(Extracted material begins)

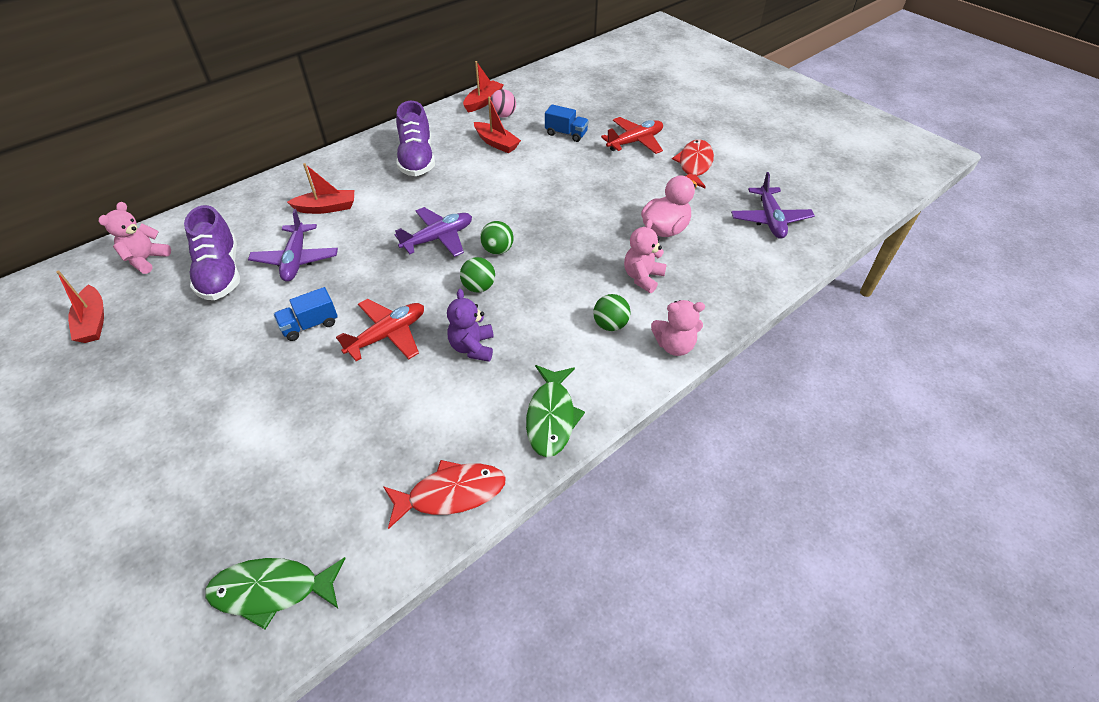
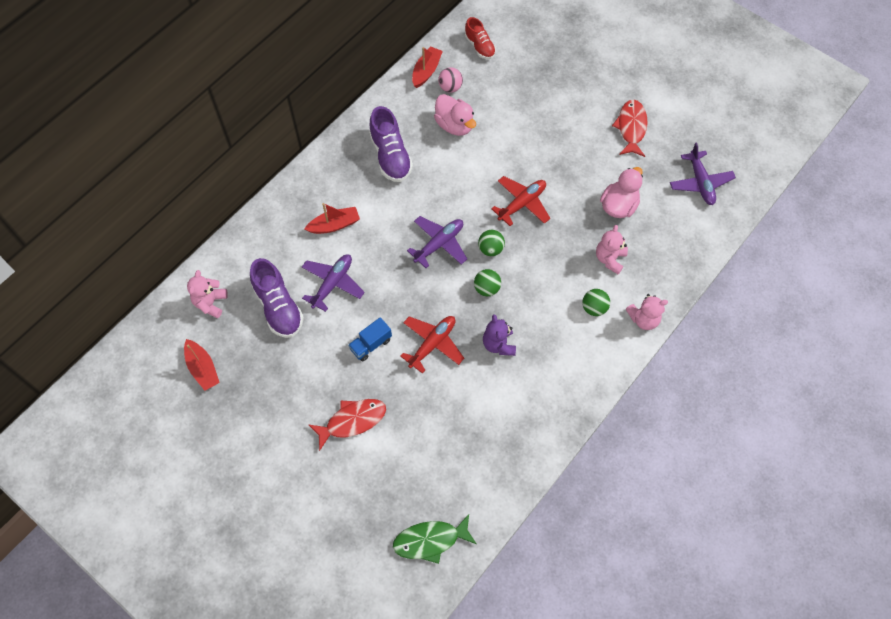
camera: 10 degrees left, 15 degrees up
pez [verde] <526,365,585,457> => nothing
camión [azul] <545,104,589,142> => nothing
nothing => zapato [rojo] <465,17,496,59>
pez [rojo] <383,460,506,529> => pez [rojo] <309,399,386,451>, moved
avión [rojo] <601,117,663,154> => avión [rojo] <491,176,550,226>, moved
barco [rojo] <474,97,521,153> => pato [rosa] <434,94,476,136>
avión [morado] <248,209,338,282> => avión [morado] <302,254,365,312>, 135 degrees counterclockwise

(Extracted material ends)

» **Exercise**:
Only the number is wanted: how many lines in the data include the string "nothing"?

» **Answer to this problem**:
3